**WORK INSTRUCTION:** One part of the entries below is wanted: the lines from the one containing "The camera went 10" through the one containing "Someone put down the brown_car". Write those out exactly and nothing else.

**DATA RECORDS:**
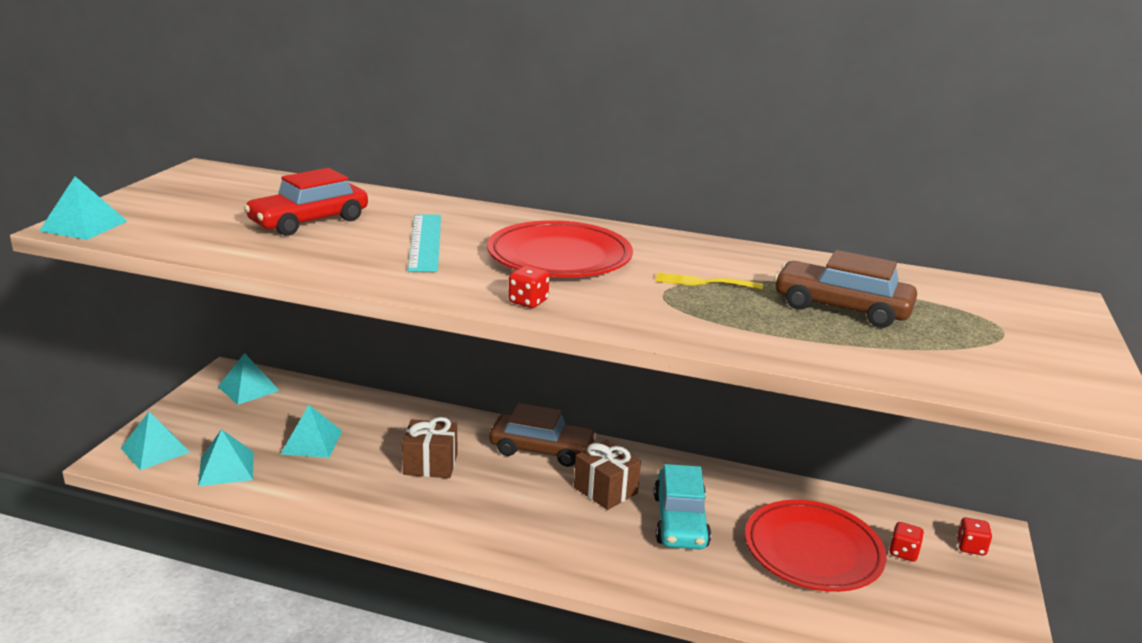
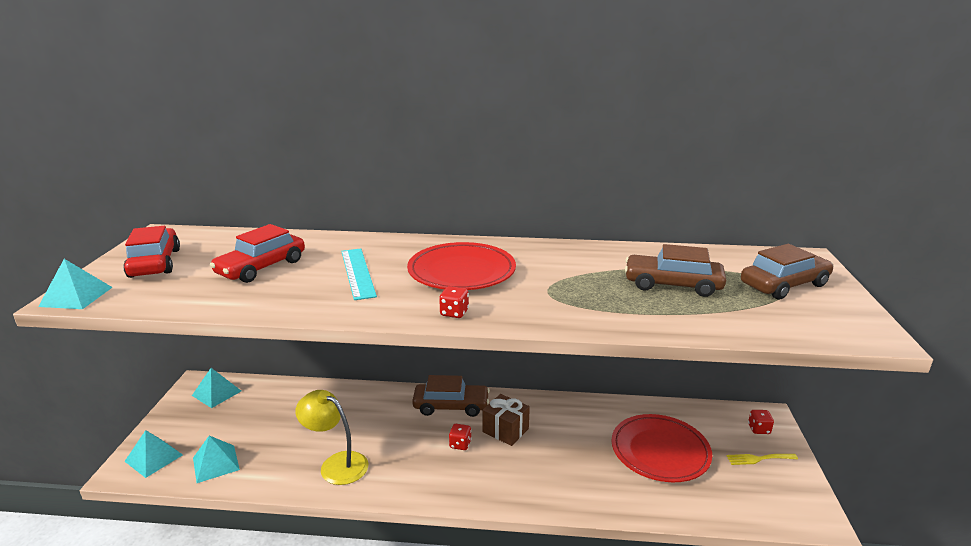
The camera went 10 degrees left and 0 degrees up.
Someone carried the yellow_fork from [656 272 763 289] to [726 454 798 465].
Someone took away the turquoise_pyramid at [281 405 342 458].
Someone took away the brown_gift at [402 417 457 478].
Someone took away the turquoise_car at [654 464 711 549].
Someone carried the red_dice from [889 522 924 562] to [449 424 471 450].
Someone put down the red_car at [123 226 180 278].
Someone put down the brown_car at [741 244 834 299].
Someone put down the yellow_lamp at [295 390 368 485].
* * *
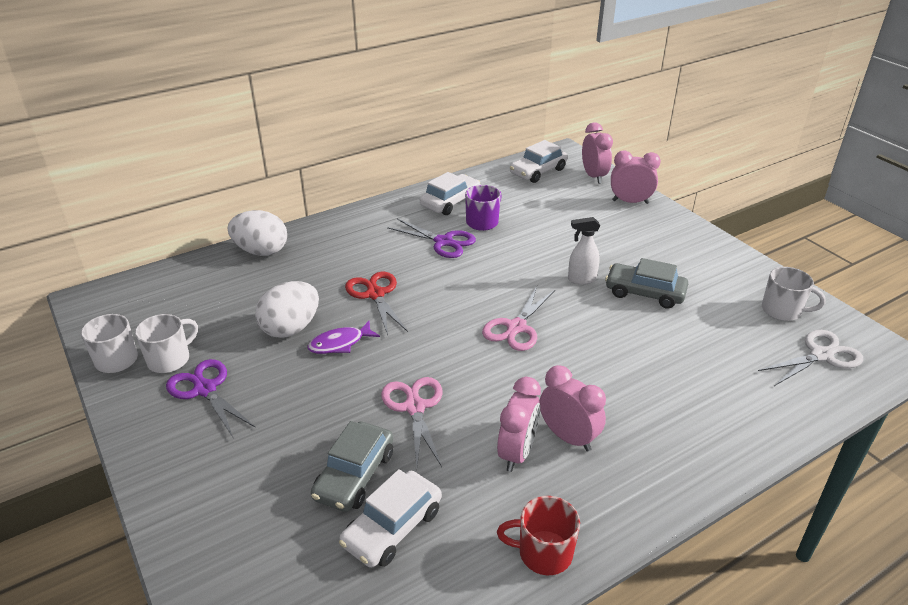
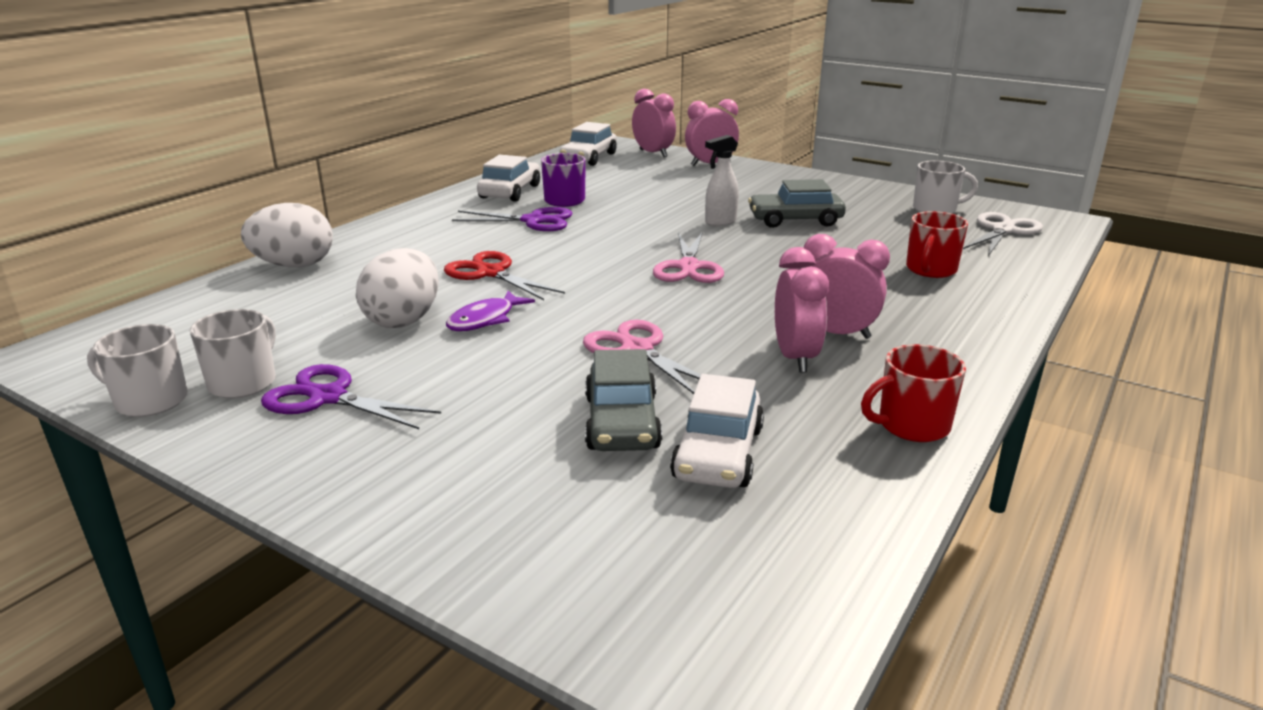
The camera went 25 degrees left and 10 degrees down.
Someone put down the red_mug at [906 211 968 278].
---
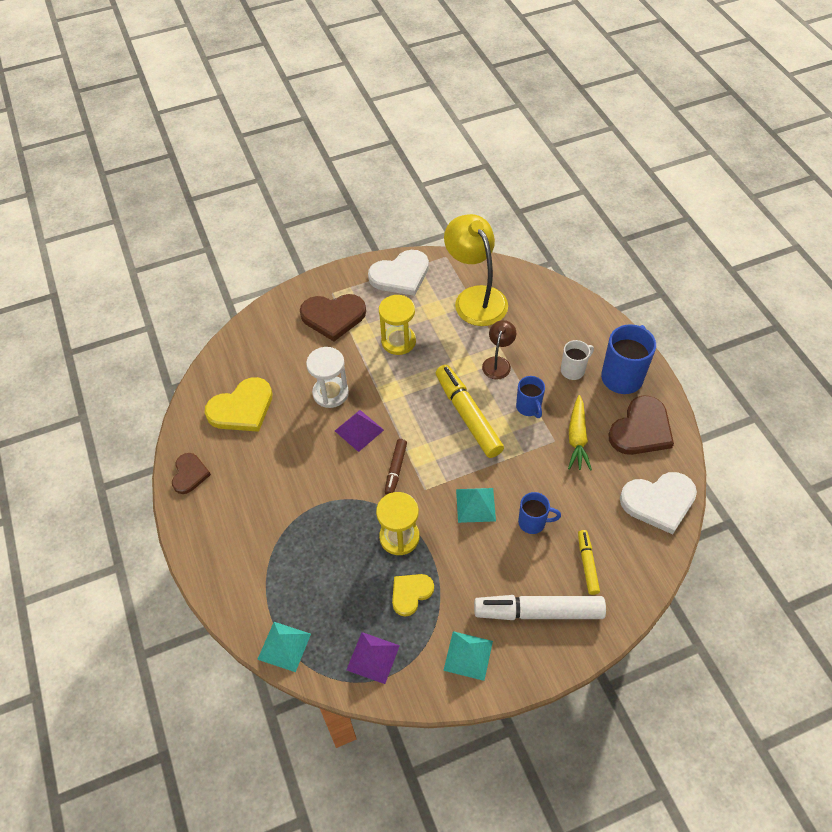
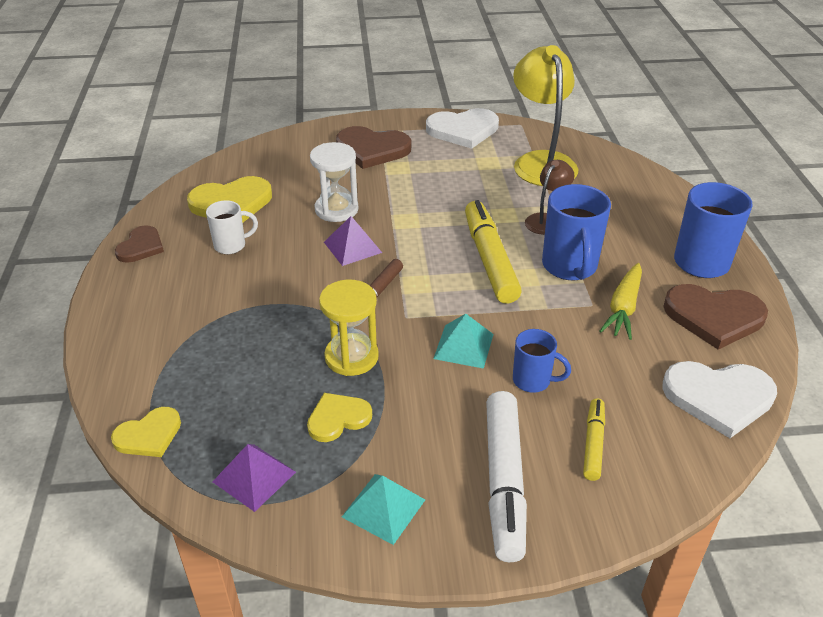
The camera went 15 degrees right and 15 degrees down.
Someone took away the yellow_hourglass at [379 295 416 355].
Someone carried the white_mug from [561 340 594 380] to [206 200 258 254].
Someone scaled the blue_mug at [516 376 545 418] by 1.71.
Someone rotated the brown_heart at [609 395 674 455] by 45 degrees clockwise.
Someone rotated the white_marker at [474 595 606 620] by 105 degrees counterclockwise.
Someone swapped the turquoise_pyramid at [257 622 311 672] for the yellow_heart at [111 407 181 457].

**OUTPUT FOR THIS TASK:**
The camera went 10 degrees left and 0 degrees up.
Someone carried the yellow_fork from [656 272 763 289] to [726 454 798 465].
Someone took away the turquoise_pyramid at [281 405 342 458].
Someone took away the brown_gift at [402 417 457 478].
Someone took away the turquoise_car at [654 464 711 549].
Someone carried the red_dice from [889 522 924 562] to [449 424 471 450].
Someone put down the red_car at [123 226 180 278].
Someone put down the brown_car at [741 244 834 299].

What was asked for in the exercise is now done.